**EXTRACTED RECORDS:**
^^^^

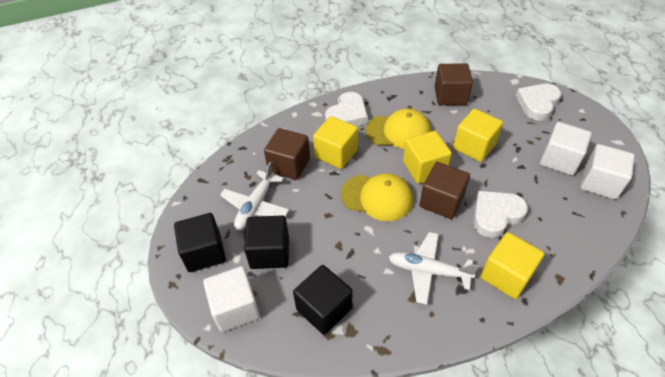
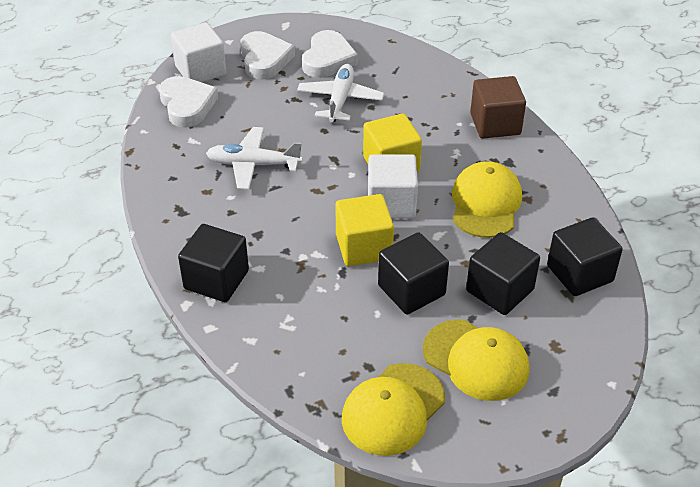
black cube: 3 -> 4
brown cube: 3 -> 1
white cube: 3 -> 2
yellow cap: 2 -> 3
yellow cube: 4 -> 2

^^^^

**TO DO:** Please give the data again in full, exactly as written, but without any images.

**REPLY TO THE EXERCISE:**
black cube: 3 -> 4
brown cube: 3 -> 1
white cube: 3 -> 2
yellow cap: 2 -> 3
yellow cube: 4 -> 2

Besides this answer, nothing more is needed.